* _GIVEN DATA_:
________________________________________

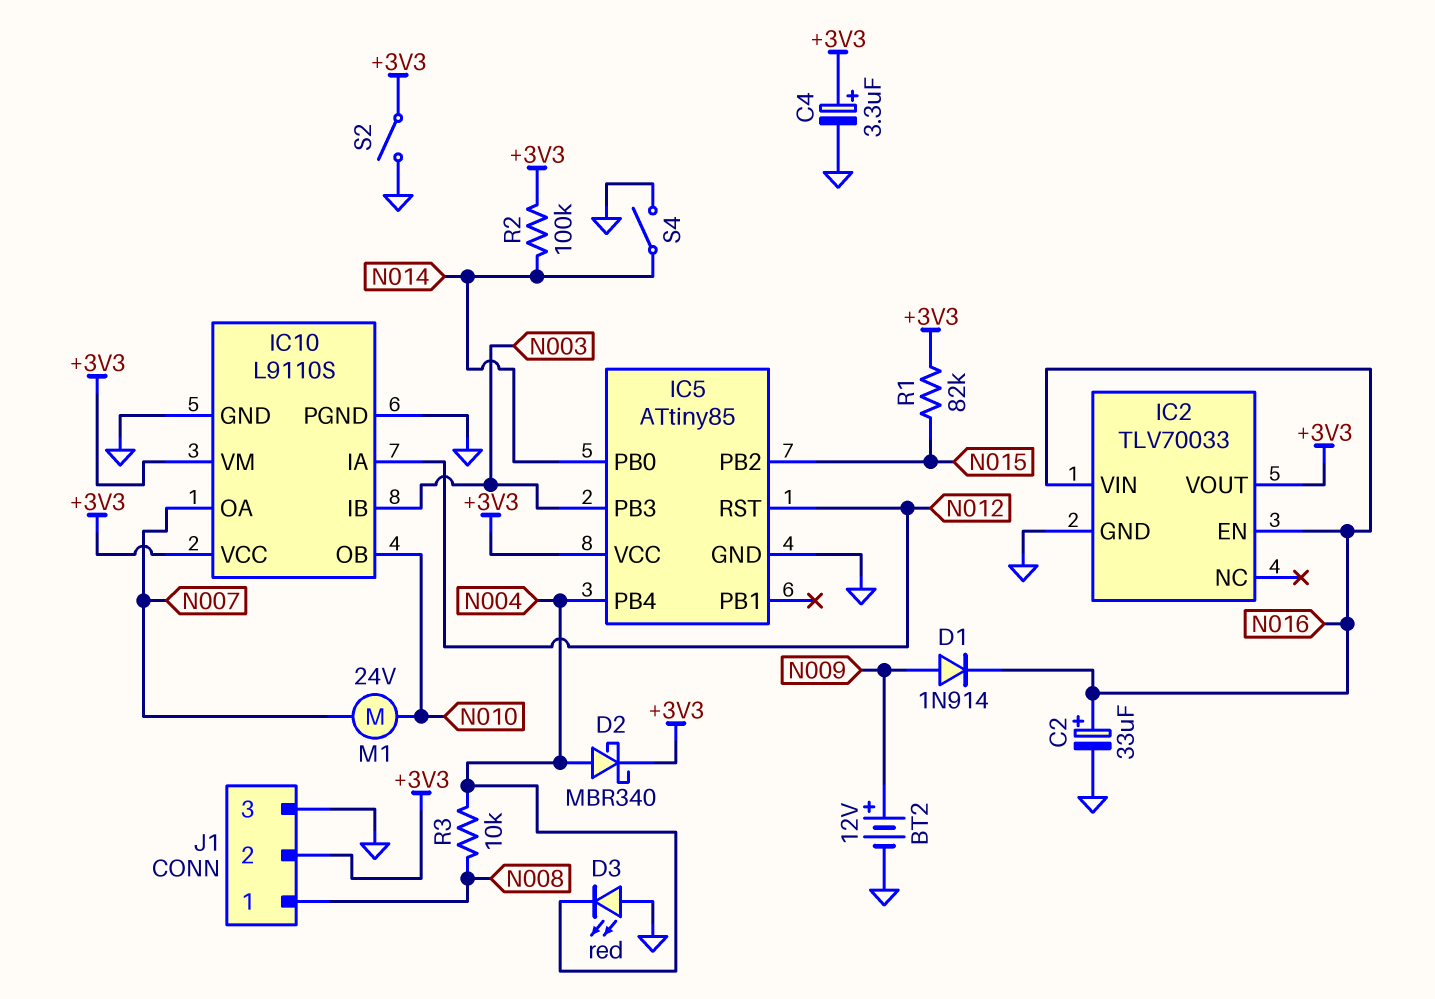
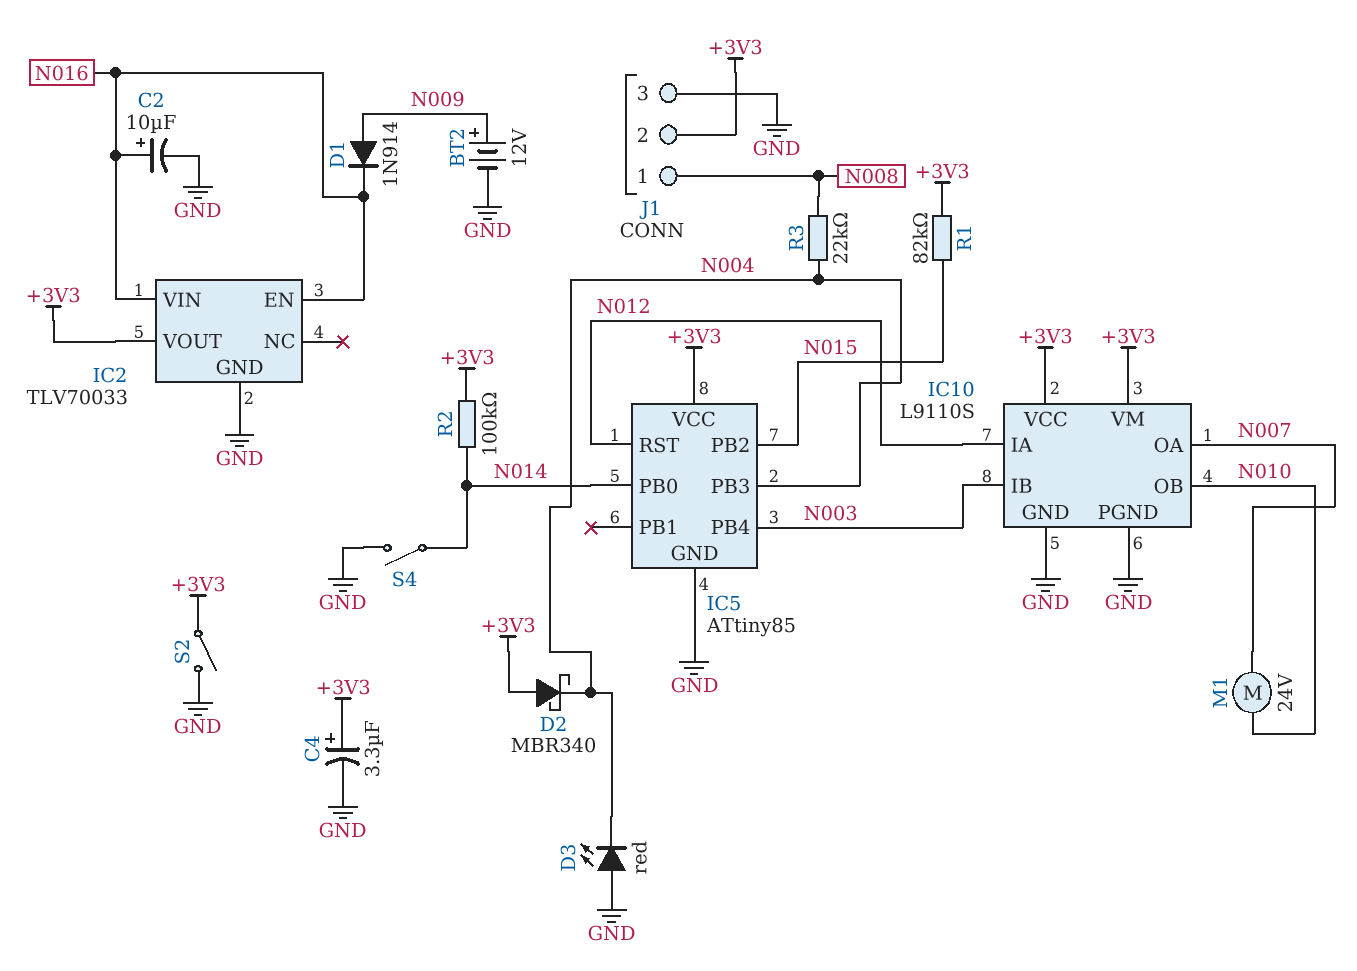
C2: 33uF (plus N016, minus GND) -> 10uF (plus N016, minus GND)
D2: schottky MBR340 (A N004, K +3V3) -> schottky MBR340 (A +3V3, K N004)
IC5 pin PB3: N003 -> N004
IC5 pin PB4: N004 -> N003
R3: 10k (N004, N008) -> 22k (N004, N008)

________________________________________

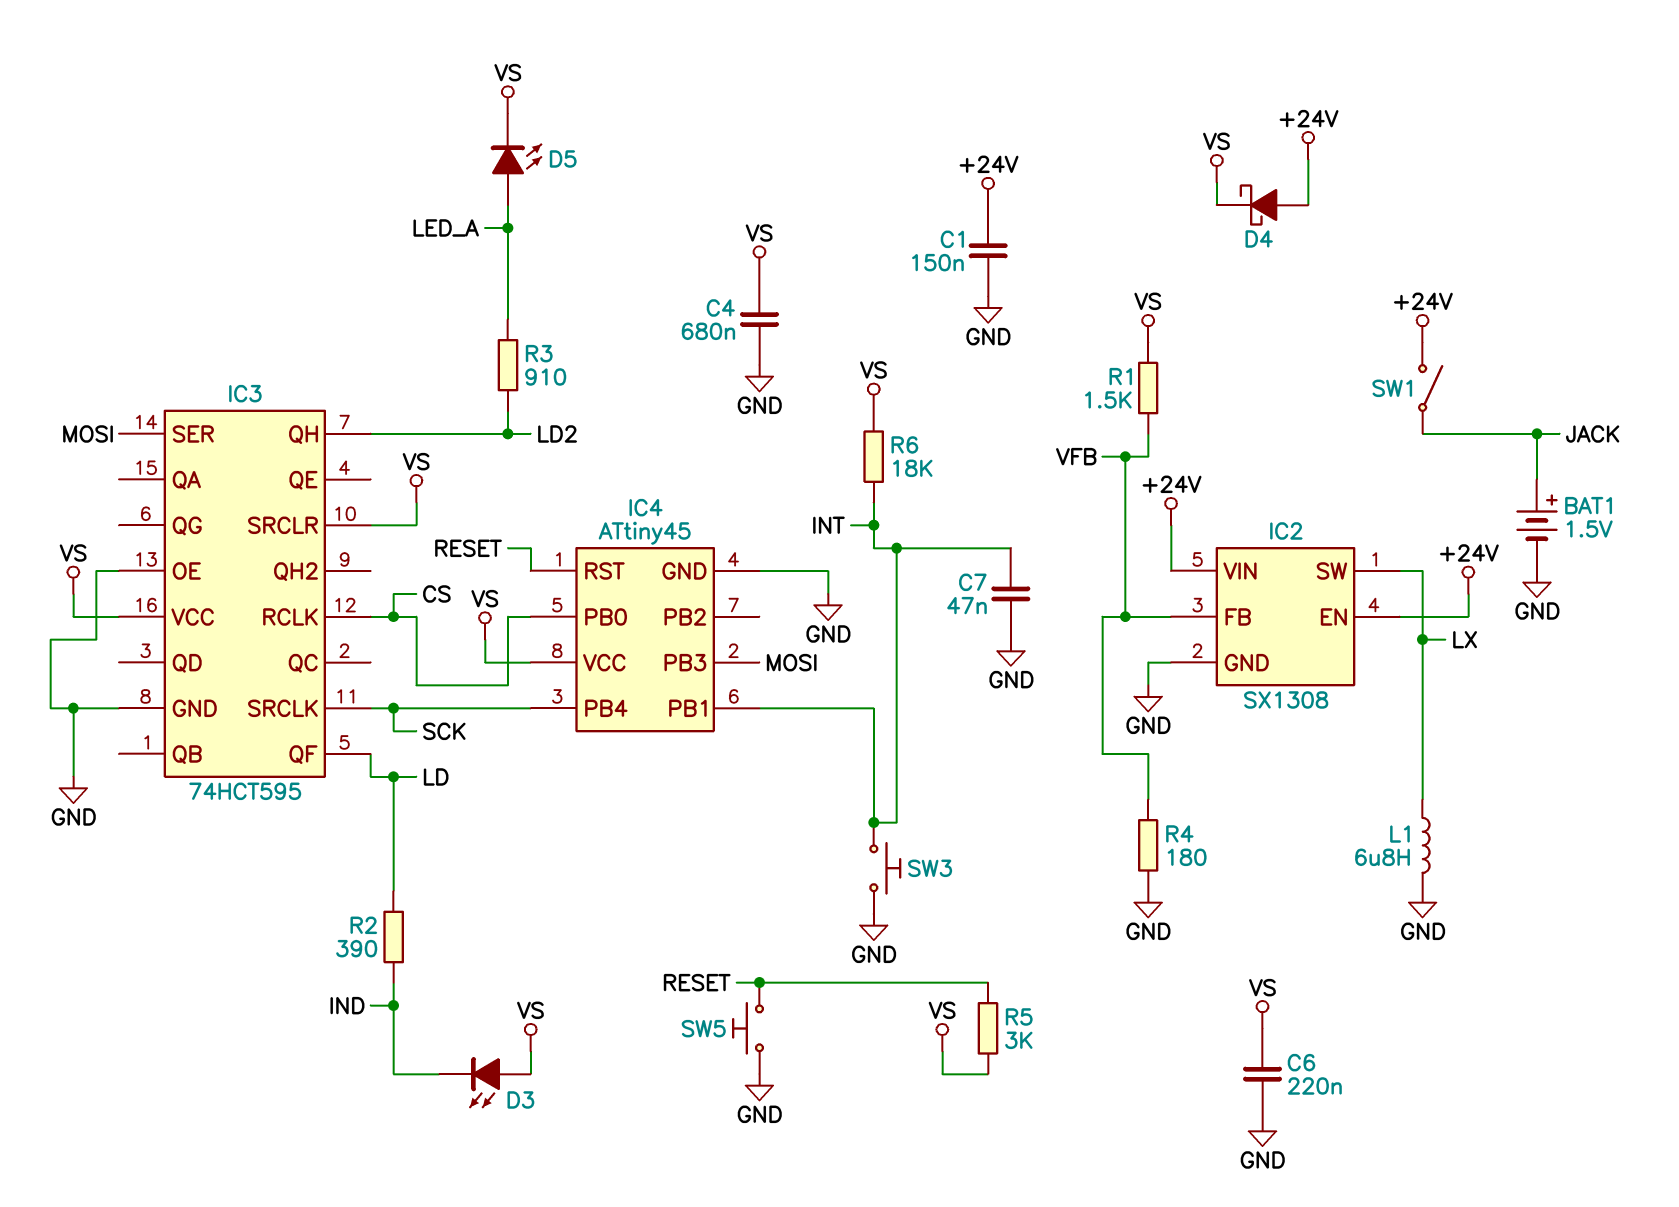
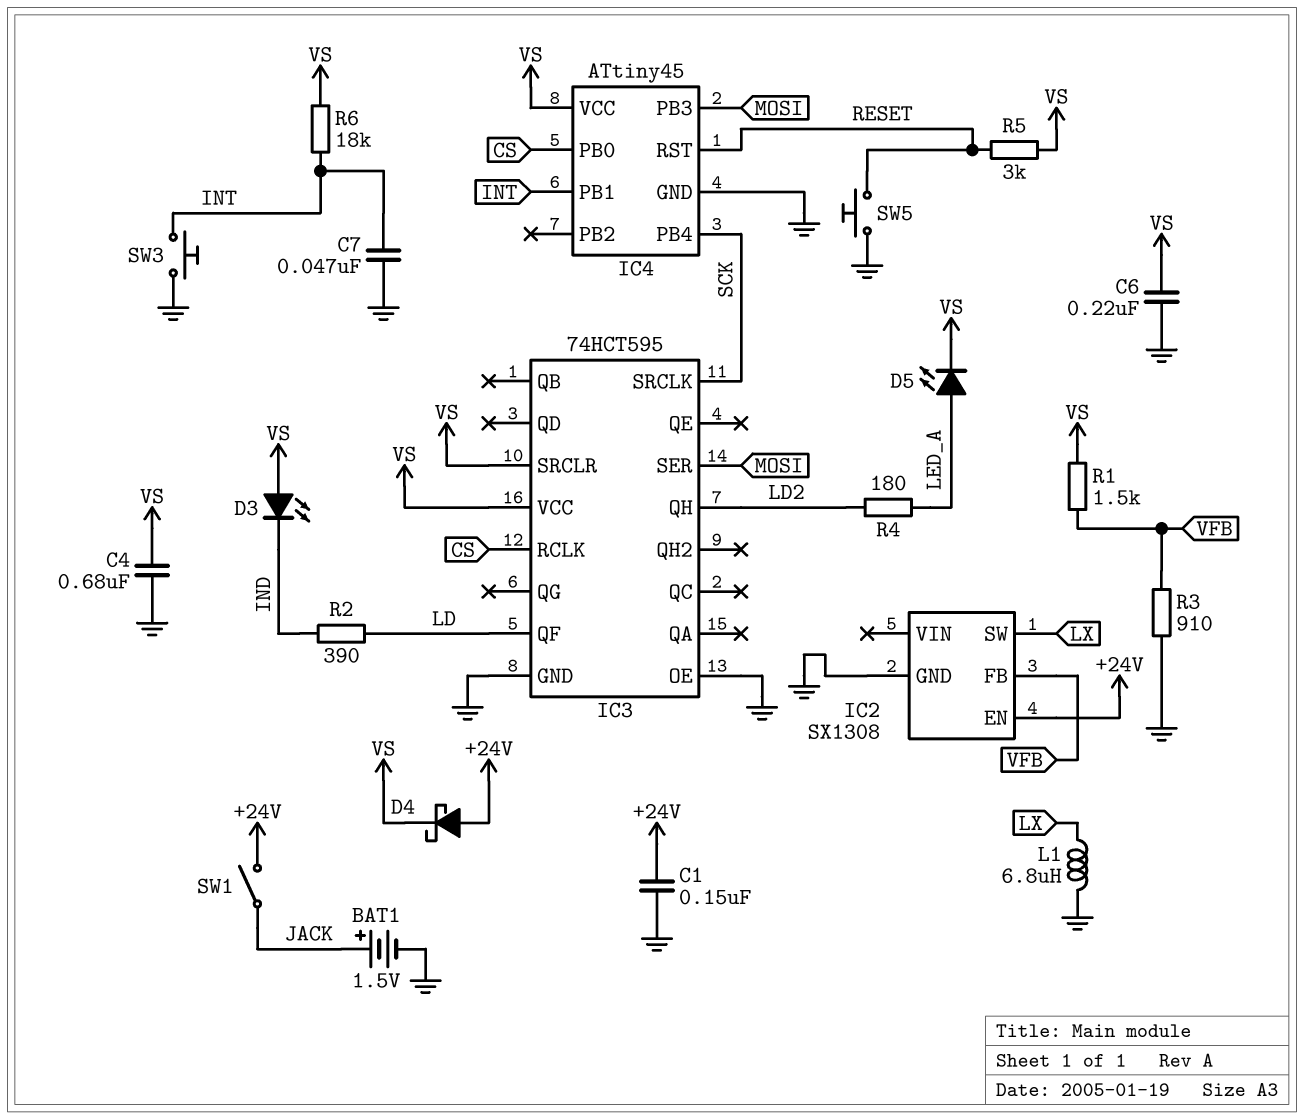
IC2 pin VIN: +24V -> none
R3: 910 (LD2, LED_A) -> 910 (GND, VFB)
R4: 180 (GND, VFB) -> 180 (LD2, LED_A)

________________________________________

* _WHAT YOU WILL DO_:
A word-for-word copy of the lines above from the one with "R3: 910 (LD2, LED_A) -> 910 (GND, VFB)" through the one with "R4: 180 (GND, VFB) -> 180 (LD2, LED_A)", inclusive, is the only output wanted.

* _ANSWER FOR THIS EXERCISE_:
R3: 910 (LD2, LED_A) -> 910 (GND, VFB)
R4: 180 (GND, VFB) -> 180 (LD2, LED_A)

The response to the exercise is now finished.